• Task statement
Could you please return each line of the data that has the word "moved"?

• Records shown

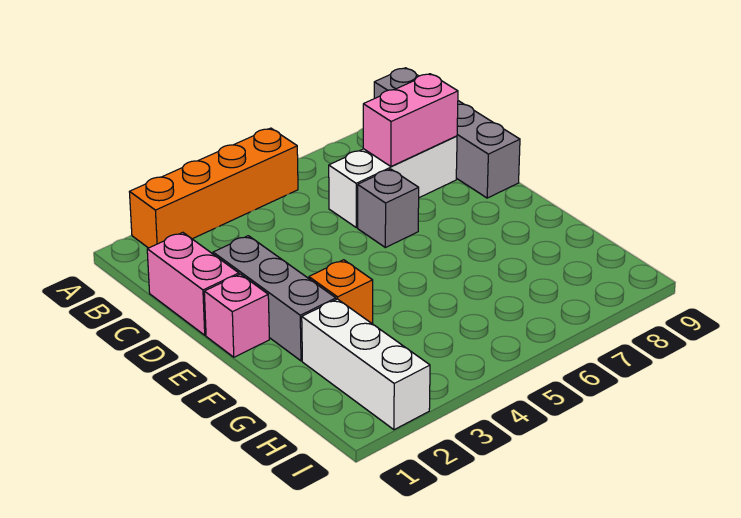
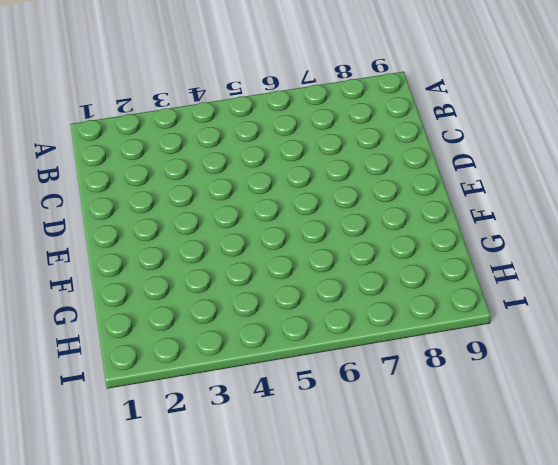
none -> orange 1x4 brick [130,128,298,248]
none -> grey 1x4 brick [374,68,520,198]

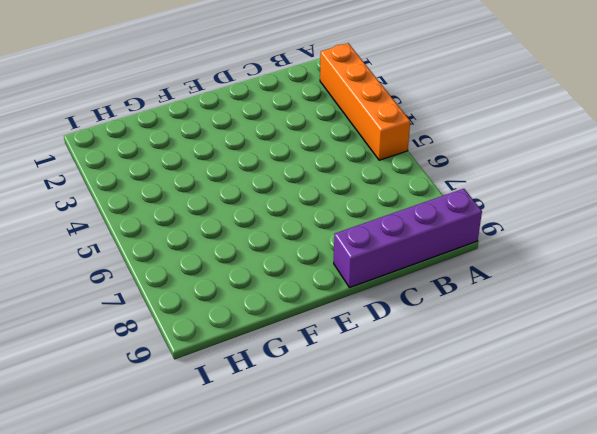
purple 1x4 brick [334,189,482,288] -> grey 1x4 brick [374,68,520,198]
none -> pink 1x2 brick [147,232,239,335]
none -> white 1x3 brick [329,136,457,228]

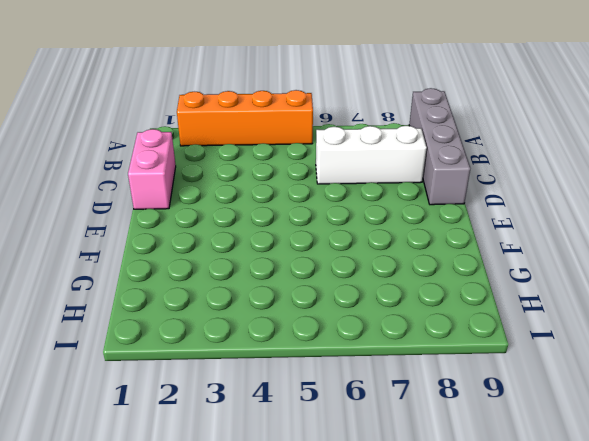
none -> grey 1x3 brick [213,236,336,361]
none -> grey 1x1 brick [358,169,419,248]

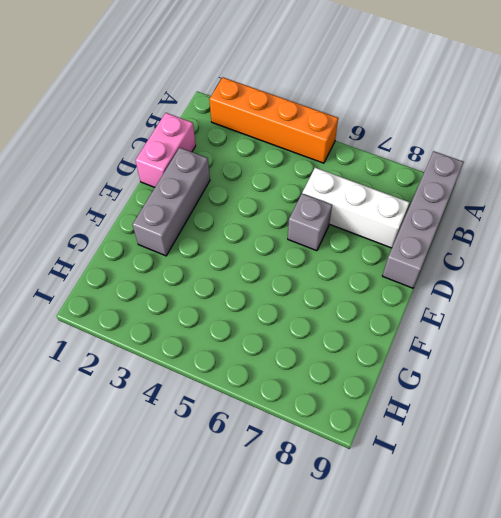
none -> pink 1x1 brick [204,274,269,357]
none -> orange 1x1 brick [309,260,373,324]

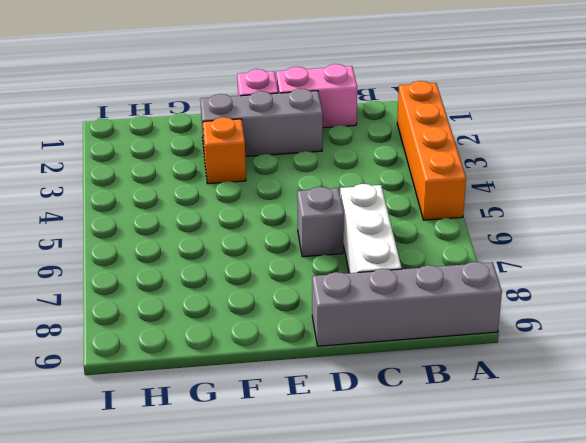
none -> white 1x3 brick [302,299,430,430]
none -> pink 1x2 brick [363,74,458,166]

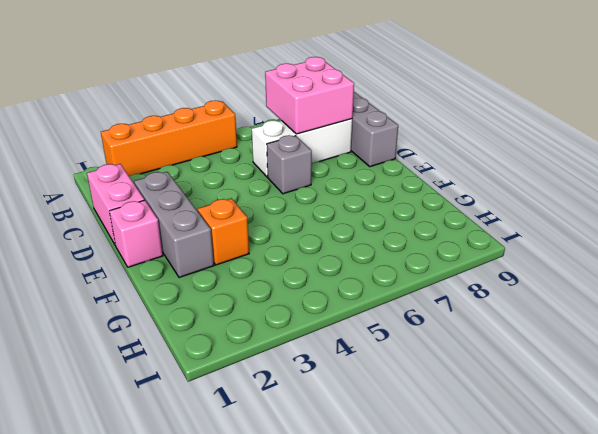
pink 2x2 brick [265,57,354,134] -> pink 1x2 brick [363,74,458,166]
none -> white 1x3 brick [302,299,430,430]

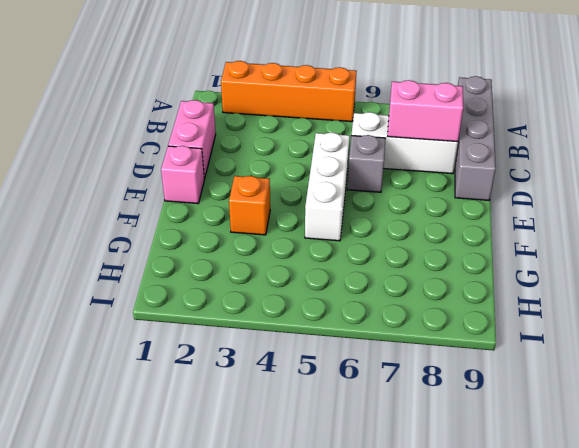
white 1x3 brick [305,132,350,241] -> white 1x3 brick moved to [302,299,430,430]
none -> grey 1x3 brick [213,236,336,361]

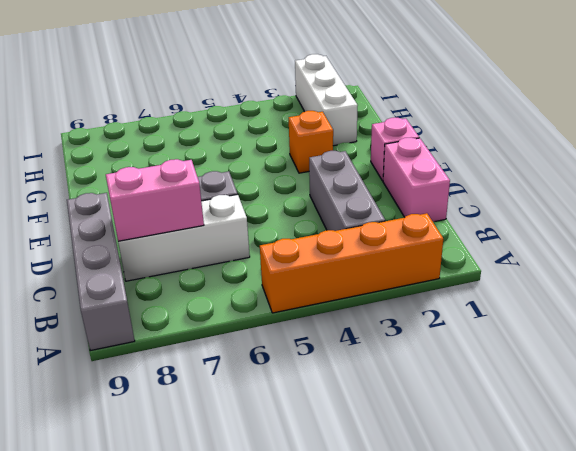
grey 1x3 brick [309,151,385,231] -> grey 1x3 brick moved to [213,236,336,361]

• Solution
white 1x3 brick [305,132,350,241] -> white 1x3 brick moved to [302,299,430,430]
grey 1x3 brick [309,151,385,231] -> grey 1x3 brick moved to [213,236,336,361]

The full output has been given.